--- Start of Task input ---

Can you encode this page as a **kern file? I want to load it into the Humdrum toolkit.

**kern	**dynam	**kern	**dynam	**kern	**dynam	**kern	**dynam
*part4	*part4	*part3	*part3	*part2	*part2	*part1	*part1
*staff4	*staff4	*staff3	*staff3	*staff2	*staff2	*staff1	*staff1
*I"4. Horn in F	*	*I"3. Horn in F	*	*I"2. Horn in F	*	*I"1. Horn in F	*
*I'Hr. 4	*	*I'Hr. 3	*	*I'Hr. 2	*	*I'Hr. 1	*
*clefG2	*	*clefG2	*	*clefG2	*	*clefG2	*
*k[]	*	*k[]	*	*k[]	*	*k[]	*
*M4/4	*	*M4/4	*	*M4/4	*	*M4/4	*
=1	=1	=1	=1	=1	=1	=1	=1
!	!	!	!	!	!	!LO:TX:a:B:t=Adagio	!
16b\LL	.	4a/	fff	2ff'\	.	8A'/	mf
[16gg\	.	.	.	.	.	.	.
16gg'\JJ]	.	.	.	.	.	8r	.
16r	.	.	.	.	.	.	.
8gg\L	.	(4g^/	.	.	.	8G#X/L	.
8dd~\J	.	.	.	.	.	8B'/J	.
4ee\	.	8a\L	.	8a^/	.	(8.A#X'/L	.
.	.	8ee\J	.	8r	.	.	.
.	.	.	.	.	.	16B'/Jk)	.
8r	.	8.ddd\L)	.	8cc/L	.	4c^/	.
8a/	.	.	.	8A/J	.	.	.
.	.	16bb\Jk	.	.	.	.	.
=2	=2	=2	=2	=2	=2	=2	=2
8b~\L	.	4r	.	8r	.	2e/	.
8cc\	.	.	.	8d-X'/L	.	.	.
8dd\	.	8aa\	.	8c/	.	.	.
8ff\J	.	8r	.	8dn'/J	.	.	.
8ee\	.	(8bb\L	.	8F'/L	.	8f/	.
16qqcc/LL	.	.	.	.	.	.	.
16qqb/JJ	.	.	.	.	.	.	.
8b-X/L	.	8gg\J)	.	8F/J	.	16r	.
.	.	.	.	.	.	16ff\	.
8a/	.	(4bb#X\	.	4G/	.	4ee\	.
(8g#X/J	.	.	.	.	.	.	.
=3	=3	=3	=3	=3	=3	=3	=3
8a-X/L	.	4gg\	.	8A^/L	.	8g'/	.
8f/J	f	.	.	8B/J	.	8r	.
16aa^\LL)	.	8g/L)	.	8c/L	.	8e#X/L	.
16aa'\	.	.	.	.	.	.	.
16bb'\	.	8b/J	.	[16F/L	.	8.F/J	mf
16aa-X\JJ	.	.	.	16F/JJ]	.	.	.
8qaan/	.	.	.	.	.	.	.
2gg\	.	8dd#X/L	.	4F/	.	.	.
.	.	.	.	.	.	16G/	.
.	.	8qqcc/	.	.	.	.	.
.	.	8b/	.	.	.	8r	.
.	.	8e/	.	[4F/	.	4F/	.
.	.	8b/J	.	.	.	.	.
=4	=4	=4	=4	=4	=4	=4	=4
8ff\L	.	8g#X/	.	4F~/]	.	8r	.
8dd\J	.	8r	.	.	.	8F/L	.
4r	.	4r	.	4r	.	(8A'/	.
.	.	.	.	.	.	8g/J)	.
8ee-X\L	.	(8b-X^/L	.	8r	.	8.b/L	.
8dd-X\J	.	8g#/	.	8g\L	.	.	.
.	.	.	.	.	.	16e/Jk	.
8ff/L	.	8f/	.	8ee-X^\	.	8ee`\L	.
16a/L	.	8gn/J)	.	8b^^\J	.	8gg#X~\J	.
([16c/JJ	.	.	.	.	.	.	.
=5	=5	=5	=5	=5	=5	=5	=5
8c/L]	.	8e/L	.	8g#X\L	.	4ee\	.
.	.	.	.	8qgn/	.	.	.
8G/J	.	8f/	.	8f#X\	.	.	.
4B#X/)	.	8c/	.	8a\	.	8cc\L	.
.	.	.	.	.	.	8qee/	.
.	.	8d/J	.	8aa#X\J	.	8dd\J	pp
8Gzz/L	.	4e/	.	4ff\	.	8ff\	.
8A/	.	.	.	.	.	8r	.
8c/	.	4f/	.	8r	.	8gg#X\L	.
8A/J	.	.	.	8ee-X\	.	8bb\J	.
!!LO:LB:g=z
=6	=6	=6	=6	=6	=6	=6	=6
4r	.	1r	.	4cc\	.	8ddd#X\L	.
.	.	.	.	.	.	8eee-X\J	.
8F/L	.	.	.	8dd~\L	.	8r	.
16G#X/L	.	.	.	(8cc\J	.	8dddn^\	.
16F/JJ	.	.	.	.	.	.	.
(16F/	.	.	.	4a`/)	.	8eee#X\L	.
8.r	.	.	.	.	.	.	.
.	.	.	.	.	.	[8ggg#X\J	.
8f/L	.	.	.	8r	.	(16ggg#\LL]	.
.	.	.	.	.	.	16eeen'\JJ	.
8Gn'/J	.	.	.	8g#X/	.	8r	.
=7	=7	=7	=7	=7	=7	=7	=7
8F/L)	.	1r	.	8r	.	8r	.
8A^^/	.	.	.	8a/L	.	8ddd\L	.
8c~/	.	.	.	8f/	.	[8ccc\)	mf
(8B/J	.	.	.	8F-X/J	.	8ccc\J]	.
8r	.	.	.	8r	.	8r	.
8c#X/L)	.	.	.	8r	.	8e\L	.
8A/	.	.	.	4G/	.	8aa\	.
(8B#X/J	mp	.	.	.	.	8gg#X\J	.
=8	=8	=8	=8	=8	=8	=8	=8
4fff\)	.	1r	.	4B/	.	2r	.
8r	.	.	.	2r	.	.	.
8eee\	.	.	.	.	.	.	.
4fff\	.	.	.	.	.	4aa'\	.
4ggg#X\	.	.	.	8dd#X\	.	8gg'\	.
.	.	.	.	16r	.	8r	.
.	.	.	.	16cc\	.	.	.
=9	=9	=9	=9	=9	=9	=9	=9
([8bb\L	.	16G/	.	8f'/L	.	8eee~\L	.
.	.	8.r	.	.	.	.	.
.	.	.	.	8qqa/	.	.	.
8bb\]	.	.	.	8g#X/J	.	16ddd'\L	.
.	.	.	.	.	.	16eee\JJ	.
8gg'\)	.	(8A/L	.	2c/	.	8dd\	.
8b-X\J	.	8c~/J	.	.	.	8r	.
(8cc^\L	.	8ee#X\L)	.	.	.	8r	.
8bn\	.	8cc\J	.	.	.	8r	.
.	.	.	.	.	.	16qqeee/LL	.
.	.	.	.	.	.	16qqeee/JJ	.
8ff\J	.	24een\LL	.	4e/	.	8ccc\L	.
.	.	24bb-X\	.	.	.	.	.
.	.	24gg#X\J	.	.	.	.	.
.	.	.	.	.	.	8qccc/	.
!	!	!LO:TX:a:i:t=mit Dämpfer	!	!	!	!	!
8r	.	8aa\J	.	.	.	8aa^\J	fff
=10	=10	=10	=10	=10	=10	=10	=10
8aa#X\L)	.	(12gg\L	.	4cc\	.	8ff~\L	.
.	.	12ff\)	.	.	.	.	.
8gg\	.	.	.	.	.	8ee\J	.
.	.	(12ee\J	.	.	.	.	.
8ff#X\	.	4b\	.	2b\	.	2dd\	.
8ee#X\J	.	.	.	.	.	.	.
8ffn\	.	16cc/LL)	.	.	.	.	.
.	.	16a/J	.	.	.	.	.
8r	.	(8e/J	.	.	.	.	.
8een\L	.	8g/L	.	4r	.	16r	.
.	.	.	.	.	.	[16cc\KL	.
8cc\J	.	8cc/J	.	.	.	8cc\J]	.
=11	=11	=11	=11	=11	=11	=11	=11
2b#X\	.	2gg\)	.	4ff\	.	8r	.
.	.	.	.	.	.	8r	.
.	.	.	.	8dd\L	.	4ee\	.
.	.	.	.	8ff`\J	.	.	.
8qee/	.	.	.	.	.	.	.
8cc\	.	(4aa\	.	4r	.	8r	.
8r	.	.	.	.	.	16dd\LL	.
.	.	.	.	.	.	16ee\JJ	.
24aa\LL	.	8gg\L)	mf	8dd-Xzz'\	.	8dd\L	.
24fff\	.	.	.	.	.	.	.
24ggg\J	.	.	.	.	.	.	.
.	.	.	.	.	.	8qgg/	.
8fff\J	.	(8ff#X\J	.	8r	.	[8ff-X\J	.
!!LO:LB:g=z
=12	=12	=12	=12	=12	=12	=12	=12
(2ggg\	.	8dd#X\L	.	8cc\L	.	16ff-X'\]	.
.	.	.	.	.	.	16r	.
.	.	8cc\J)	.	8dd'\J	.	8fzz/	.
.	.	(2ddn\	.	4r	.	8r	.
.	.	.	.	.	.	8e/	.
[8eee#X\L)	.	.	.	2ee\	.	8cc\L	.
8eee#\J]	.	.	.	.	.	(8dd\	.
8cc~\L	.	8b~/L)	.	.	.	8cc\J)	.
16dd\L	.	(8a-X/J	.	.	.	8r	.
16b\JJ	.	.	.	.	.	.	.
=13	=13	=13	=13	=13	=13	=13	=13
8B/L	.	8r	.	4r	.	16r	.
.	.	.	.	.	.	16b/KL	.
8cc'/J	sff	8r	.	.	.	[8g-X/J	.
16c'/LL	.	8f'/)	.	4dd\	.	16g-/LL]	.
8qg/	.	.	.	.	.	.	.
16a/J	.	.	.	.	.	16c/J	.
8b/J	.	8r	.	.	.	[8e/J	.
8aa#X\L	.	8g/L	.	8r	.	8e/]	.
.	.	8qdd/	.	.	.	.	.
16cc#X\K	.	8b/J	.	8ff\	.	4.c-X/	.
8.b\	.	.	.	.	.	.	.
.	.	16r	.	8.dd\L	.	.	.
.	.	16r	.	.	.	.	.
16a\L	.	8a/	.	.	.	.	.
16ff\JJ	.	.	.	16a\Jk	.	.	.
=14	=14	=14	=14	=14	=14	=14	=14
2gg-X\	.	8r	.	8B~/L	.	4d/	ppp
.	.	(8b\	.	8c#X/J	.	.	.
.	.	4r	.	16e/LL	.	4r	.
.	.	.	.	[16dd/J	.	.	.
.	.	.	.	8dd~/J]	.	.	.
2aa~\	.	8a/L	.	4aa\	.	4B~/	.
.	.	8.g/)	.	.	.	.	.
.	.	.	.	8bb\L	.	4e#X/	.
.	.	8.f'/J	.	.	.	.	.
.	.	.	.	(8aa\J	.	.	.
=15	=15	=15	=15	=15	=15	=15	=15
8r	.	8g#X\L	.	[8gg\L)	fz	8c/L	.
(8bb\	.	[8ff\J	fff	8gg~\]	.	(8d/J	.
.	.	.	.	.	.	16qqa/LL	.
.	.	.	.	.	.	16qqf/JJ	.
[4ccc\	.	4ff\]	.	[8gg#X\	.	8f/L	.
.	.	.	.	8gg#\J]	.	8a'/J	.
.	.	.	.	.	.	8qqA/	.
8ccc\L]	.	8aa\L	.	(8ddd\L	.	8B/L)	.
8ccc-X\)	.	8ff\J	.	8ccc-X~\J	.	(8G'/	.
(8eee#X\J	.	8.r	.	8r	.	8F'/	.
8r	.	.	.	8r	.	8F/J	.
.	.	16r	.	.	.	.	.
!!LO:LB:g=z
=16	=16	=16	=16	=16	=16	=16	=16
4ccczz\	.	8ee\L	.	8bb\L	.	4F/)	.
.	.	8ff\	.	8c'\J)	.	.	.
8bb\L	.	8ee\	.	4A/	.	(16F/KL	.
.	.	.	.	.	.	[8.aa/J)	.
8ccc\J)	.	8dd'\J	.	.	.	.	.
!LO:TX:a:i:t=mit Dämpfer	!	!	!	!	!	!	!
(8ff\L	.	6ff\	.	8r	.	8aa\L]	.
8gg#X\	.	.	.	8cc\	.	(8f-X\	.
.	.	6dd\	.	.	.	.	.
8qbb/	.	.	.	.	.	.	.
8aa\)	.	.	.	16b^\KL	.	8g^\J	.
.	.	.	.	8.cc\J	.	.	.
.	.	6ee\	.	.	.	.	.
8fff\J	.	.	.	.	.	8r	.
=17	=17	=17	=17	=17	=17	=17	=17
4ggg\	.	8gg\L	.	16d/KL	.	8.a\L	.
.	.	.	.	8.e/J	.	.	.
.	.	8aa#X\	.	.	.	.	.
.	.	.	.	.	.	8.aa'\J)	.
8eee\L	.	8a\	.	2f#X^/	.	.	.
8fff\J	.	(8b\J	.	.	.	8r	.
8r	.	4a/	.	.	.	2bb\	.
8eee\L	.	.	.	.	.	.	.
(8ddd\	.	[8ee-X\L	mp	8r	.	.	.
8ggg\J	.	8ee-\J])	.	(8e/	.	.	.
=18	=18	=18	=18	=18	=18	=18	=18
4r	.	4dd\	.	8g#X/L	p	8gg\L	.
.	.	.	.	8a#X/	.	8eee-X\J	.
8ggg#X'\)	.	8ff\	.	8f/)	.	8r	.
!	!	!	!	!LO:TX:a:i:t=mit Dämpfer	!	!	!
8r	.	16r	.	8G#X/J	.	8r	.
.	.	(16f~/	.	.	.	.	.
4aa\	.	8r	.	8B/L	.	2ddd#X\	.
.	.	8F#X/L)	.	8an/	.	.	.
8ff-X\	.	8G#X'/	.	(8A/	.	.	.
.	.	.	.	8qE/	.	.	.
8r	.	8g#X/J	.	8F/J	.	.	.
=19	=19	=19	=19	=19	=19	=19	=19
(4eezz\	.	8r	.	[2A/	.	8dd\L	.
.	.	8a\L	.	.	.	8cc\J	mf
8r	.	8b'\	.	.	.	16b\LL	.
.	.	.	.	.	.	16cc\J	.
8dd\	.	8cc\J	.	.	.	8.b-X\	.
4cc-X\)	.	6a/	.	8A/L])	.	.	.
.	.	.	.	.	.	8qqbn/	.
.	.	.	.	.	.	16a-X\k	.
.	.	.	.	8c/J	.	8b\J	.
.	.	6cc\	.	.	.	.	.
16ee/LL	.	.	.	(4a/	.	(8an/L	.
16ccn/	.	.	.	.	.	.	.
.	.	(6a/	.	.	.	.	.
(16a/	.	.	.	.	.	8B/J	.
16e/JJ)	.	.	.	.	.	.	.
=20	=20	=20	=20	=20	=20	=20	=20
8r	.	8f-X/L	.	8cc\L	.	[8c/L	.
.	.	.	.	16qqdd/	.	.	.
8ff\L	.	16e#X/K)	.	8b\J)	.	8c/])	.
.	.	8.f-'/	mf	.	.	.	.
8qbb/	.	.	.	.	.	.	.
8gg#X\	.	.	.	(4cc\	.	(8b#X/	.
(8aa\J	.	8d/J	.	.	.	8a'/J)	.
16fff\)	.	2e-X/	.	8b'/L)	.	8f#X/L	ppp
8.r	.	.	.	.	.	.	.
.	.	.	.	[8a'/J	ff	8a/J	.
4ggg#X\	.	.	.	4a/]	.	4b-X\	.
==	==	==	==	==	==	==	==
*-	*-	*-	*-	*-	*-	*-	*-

--- End of Task input ---

— Work required —
Tally the lines of the material above that contain the string "Dämpfer". Reply with the number alone.

— Full solution —
3